#### EXERCISE AIM:
The records are to be repeated exactly, and any images in them are to be dropped.

§ §

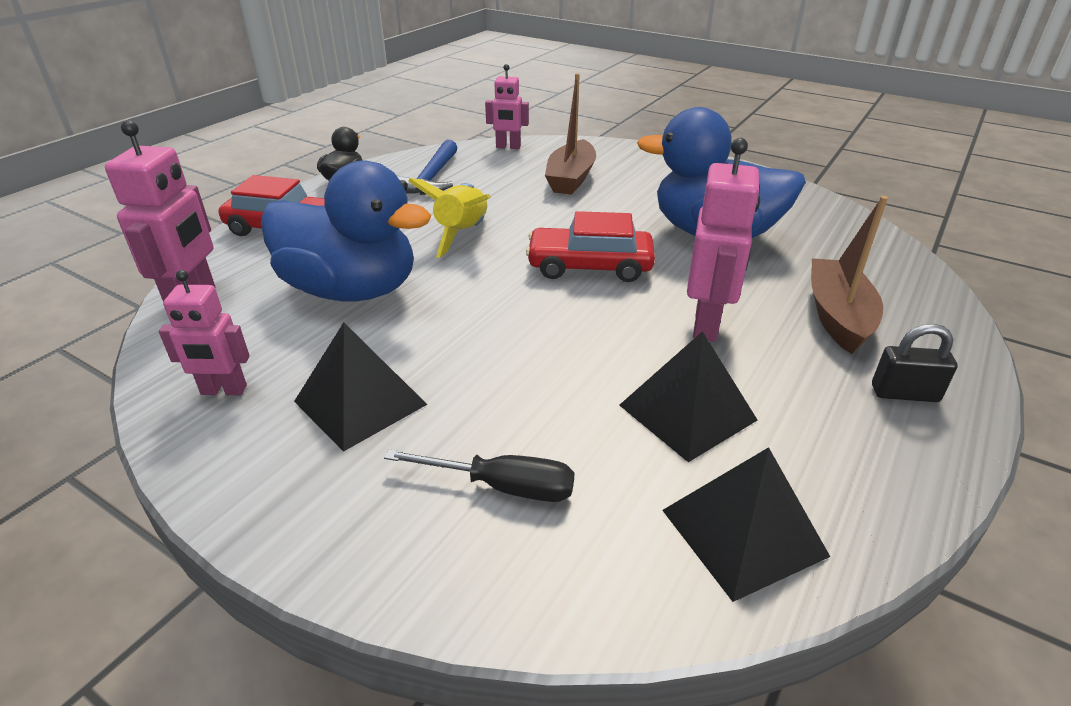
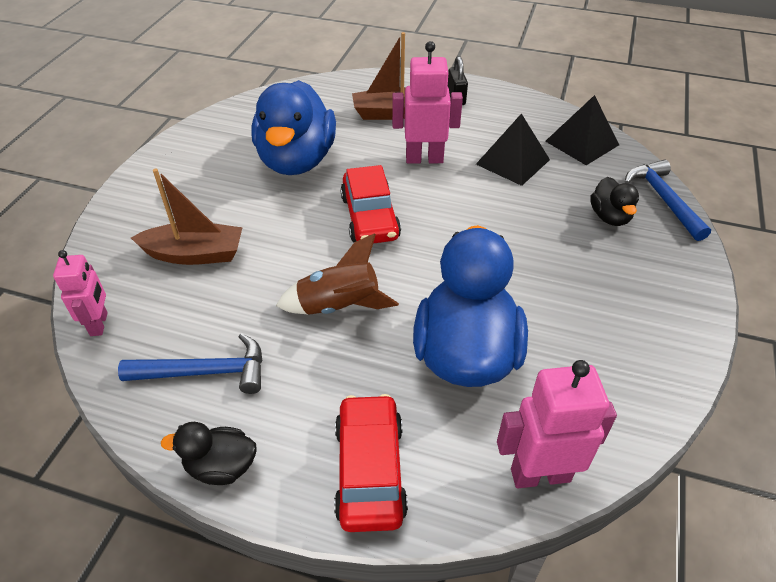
camera: 105 degrees left, 10 degrees up
(223, 390) = (628, 377): pink robot -> none
(360, 403) = (590, 295): black pyramid -> none
(462, 234) = (339, 306): yellow rocket -> brown rocket
(502, 486) = (610, 217): black screwdriver -> black duck
(518, 596) = (663, 200): none -> blue hammer

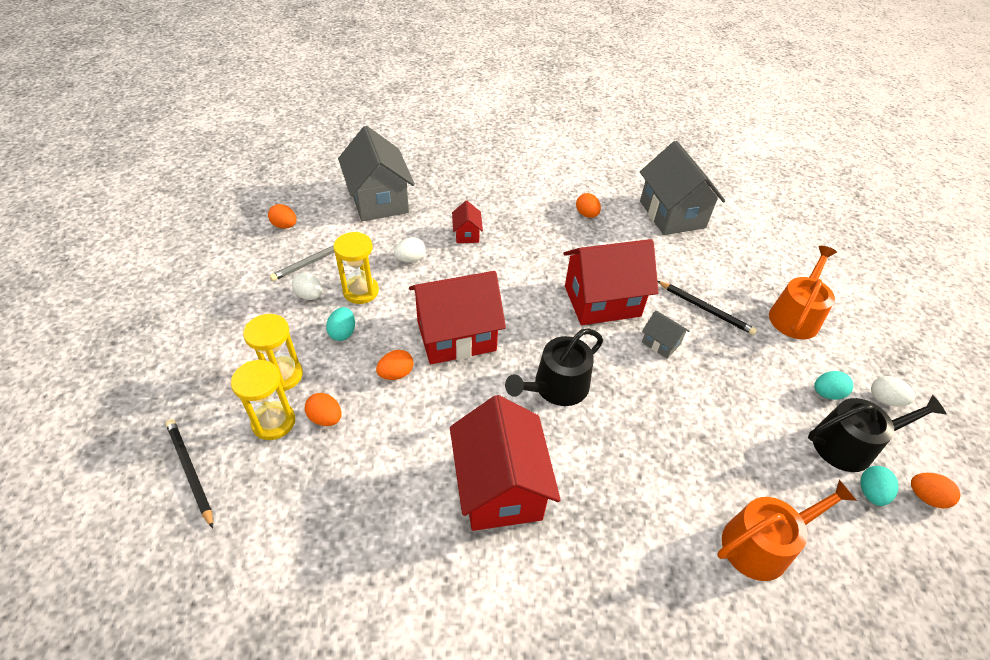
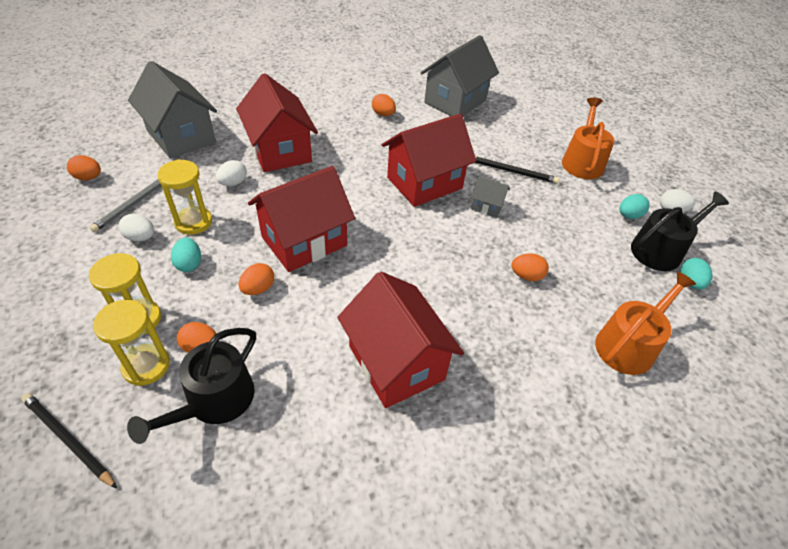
camera: 20 degrees left, 0 degrees up
(467, 234) = (280, 151): red house -> red house, size x2.21
(556, 387) = (413, 264): black watering can -> black watering can (214, 401)
(672, 214) = (455, 101): grey house -> grey house turned 75 degrees clockwise
(925, 497) = (728, 274): orange egg -> orange egg (526, 276)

§ §

#### EXERCISE RESPONSE:
camera: 105 degrees left, 10 degrees up
(223, 390) = (628, 377): pink robot -> none
(360, 403) = (590, 295): black pyramid -> none
(462, 234) = (339, 306): yellow rocket -> brown rocket
(502, 486) = (610, 217): black screwdriver -> black duck
(518, 596) = (663, 200): none -> blue hammer

camera: 20 degrees left, 0 degrees up
(467, 234) = (280, 151): red house -> red house, size x2.21
(556, 387) = (413, 264): black watering can -> black watering can (214, 401)
(672, 214) = (455, 101): grey house -> grey house turned 75 degrees clockwise
(925, 497) = (728, 274): orange egg -> orange egg (526, 276)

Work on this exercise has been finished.